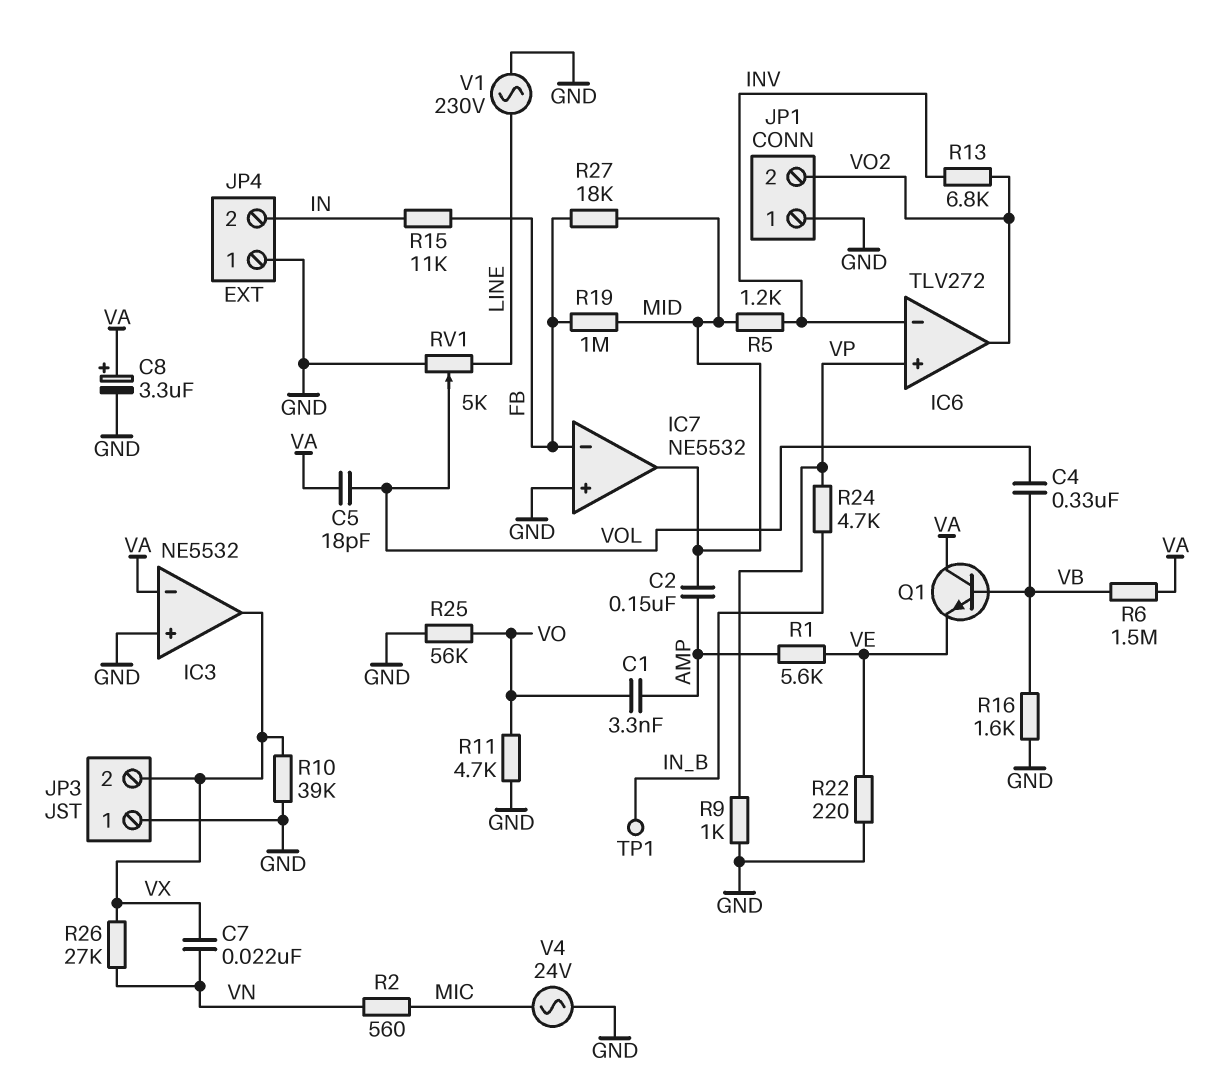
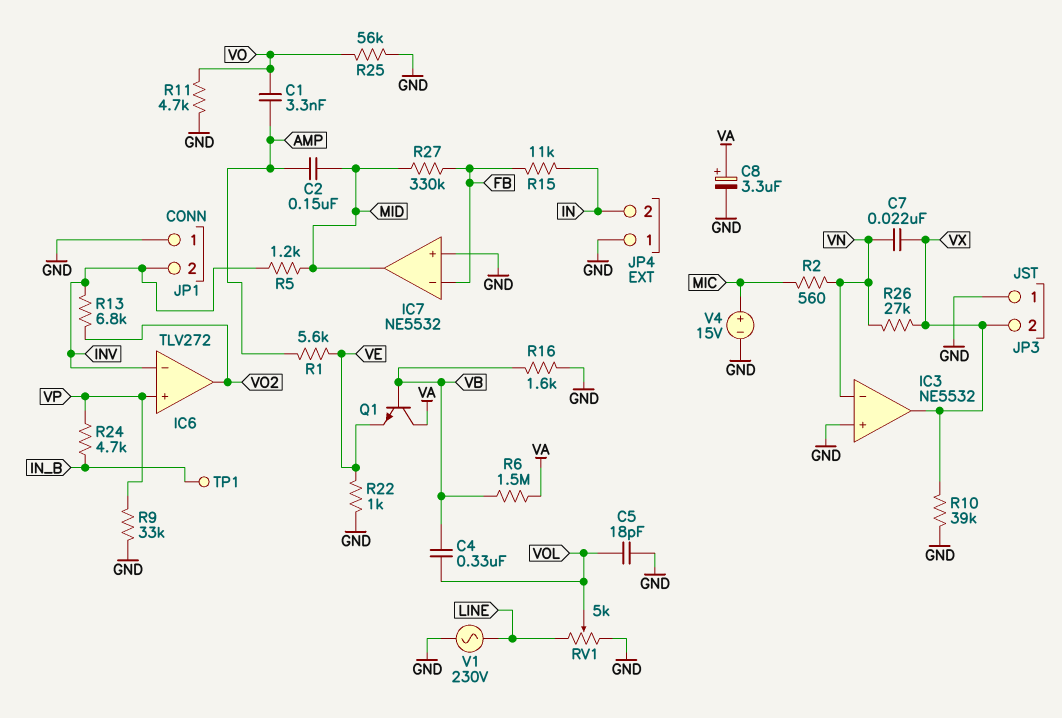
C5: 18pF (VA, VOL) -> 18pF (GND, VOL)
IC3 pin in-: VA -> VN
JP1 pin 2: VO2 -> INV
R9: 1k (GND, VP) -> 33k (GND, VP)
R19: 1M (FB, MID) -> none
R22: 220 (GND, VE) -> 1k (GND, VE)
R27: 18k (FB, MID) -> 330k (FB, MID)
V4: AC 24V (GND, MIC) -> 15V (plus MIC, minus GND)

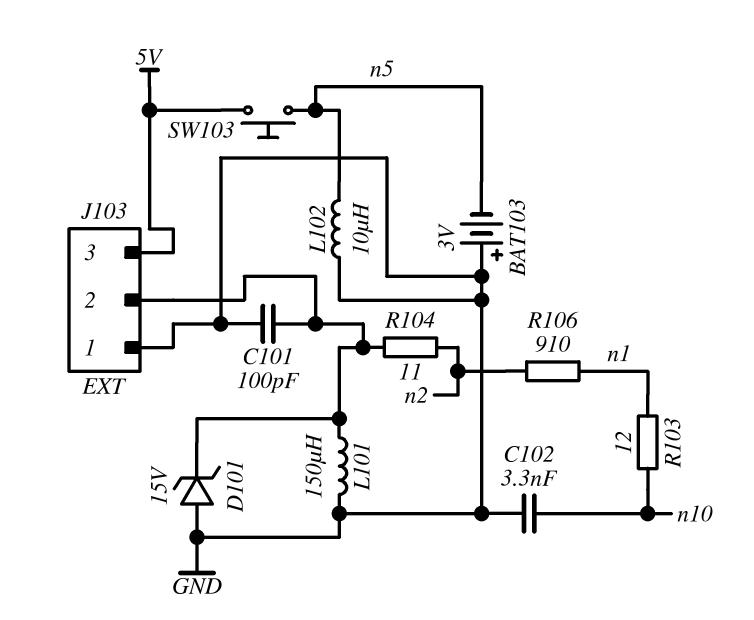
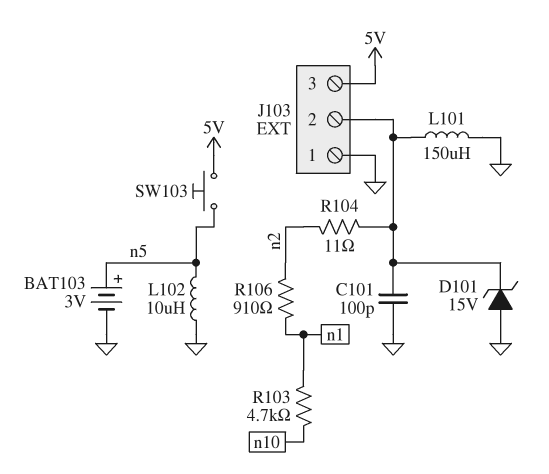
BAT103: 3V (plus GND, minus n5) -> 3V (plus n5, minus GND)
C102: 3.3nF (GND, n10) -> none
R103: 12 (n1, n10) -> 4.7k (n1, n10)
__________
■ Aim of the task ■
Repeat verbatim the range of lines that opens at the line containing "R9: 1k (GND, VP) -> 33k (GND, VP)" and closes at the last line of the entries, excluding all pictures.

■ Task response ■
R9: 1k (GND, VP) -> 33k (GND, VP)
R19: 1M (FB, MID) -> none
R22: 220 (GND, VE) -> 1k (GND, VE)
R27: 18k (FB, MID) -> 330k (FB, MID)
V4: AC 24V (GND, MIC) -> 15V (plus MIC, minus GND)

BAT103: 3V (plus GND, minus n5) -> 3V (plus n5, minus GND)
C102: 3.3nF (GND, n10) -> none
R103: 12 (n1, n10) -> 4.7k (n1, n10)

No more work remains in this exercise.